ABOUT THIS EXERCISE =>
Please say how many lines in the records below contain the word "purple", giving the number alone.

────────────────

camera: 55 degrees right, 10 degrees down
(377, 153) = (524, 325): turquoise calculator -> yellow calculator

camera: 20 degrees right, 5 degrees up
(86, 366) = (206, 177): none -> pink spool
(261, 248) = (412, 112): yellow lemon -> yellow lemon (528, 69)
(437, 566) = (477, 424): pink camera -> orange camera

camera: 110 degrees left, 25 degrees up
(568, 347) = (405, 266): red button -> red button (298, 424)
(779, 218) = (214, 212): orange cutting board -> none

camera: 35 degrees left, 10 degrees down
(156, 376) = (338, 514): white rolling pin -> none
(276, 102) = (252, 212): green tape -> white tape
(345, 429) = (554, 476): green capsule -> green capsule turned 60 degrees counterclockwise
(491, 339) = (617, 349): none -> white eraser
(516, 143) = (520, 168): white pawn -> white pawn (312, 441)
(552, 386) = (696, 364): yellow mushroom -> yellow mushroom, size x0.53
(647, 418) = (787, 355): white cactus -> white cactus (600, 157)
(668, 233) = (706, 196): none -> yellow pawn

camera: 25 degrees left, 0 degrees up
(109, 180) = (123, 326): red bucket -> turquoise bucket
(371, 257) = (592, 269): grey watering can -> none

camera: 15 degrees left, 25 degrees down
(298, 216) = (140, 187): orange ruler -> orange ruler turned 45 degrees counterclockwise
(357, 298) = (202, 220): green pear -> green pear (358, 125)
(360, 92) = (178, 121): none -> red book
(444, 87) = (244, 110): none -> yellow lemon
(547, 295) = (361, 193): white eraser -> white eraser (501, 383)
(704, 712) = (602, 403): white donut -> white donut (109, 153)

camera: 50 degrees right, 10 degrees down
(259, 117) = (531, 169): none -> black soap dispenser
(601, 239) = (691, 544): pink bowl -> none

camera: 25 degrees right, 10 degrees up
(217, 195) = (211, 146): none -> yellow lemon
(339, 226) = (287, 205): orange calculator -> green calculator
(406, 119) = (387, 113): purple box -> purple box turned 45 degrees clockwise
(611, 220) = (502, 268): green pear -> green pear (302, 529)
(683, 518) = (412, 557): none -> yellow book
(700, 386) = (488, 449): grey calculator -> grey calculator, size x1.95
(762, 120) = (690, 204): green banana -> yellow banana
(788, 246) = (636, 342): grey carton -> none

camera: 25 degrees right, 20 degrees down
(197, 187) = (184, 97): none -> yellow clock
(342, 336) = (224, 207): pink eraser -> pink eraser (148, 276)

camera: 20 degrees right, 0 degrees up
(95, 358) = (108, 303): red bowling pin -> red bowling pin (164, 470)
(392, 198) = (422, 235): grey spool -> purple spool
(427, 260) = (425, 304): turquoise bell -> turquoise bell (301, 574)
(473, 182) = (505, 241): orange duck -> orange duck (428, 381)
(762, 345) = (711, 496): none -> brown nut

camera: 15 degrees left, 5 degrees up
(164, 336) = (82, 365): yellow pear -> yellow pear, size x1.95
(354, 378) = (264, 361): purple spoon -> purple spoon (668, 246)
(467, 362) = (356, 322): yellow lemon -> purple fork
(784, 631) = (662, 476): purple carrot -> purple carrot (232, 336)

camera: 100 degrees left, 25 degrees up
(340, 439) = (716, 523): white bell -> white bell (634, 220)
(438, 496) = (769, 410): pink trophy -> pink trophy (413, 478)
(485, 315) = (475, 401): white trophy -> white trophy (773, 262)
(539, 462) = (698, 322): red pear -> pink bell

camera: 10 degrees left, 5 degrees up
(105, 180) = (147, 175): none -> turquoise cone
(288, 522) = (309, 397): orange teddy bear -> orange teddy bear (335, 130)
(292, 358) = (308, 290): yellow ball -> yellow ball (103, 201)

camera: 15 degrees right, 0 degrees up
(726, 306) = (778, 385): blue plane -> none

────────────────

TASK OUTPUT =>
5